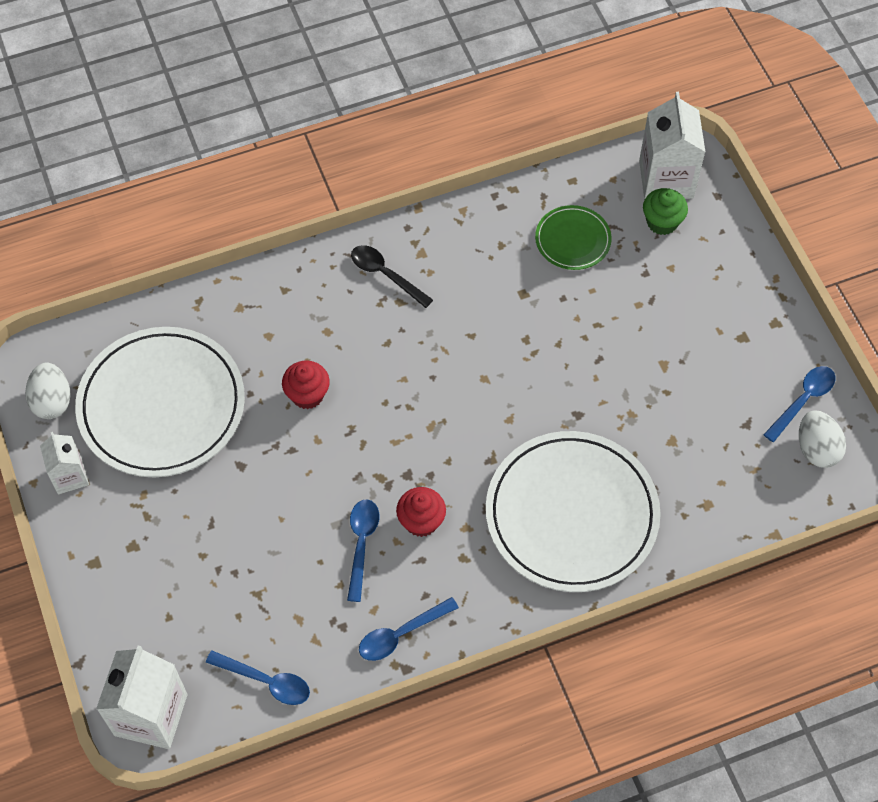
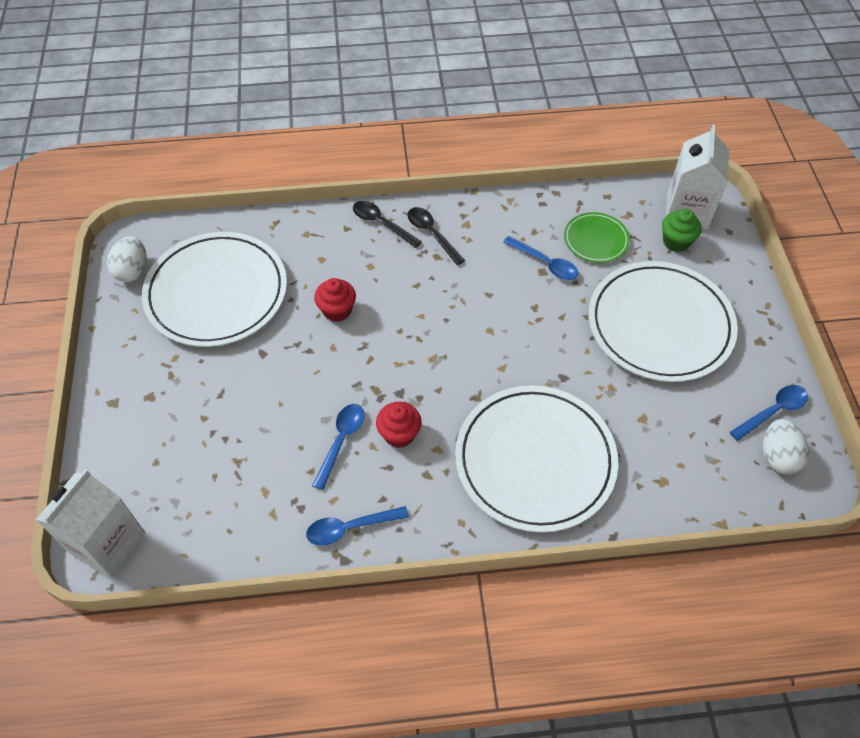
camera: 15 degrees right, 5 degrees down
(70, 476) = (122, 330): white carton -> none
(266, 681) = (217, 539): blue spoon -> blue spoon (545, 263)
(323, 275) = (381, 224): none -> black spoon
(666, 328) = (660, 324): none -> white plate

* * *

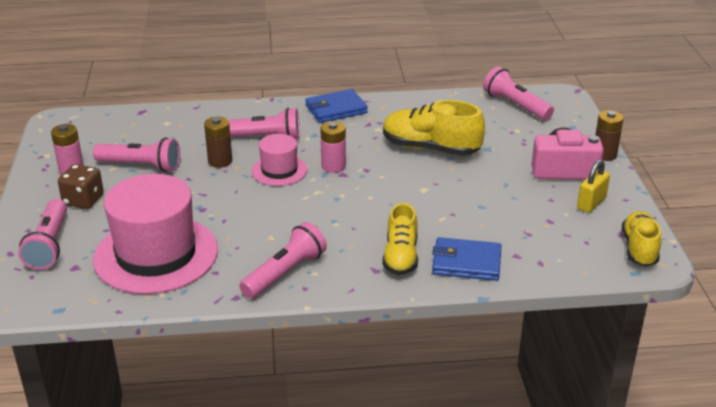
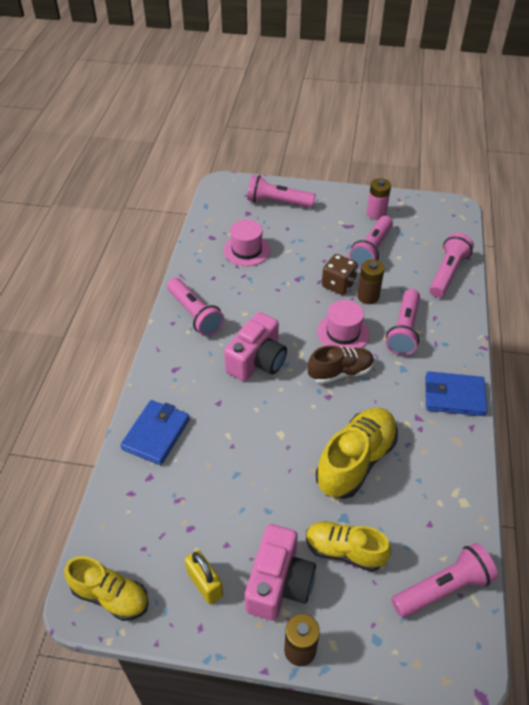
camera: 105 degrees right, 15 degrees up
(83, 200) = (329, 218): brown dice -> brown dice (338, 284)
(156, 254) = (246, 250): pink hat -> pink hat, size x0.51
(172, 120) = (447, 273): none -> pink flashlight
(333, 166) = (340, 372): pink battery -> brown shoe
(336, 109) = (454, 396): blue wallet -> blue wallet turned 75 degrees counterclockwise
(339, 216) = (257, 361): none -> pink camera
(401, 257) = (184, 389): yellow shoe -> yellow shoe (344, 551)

...

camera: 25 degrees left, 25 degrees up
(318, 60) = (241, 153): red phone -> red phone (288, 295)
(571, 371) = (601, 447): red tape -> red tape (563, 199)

Task prompt
Transcribe each line of the data above, unaltered, from the one where "(323, 275) = (381, 224): none -> black spoon" appears to the one where "(666, 328) = (660, 324): none -> white plate" appears, inclusive of both.

Solution for this task
(323, 275) = (381, 224): none -> black spoon
(666, 328) = (660, 324): none -> white plate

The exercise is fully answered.